** RECORD SET follows **

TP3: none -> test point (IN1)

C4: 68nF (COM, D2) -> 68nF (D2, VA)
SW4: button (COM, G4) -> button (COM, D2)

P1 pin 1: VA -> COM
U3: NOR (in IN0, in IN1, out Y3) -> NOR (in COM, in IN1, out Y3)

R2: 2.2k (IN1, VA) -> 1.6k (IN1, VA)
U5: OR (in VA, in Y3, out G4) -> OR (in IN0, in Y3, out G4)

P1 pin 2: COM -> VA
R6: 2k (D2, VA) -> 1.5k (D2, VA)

** End of RECORD SET **
** RECORD SET follows **

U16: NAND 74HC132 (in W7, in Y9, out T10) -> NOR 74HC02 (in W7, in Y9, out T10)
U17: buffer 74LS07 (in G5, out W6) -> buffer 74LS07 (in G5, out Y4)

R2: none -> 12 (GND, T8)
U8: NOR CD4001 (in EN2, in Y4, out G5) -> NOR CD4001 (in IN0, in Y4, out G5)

** End of RECORD SET **

For this exercise, please output exactly the lines above starting at the line with "P1 pin 1: VA -> COM" and ending at the line with "R6: 2k (D2, VA) -> 1.5k (D2, VA)", ends included.

TASK SOLUTION:
P1 pin 1: VA -> COM
U3: NOR (in IN0, in IN1, out Y3) -> NOR (in COM, in IN1, out Y3)

R2: 2.2k (IN1, VA) -> 1.6k (IN1, VA)
U5: OR (in VA, in Y3, out G4) -> OR (in IN0, in Y3, out G4)

P1 pin 2: COM -> VA
R6: 2k (D2, VA) -> 1.5k (D2, VA)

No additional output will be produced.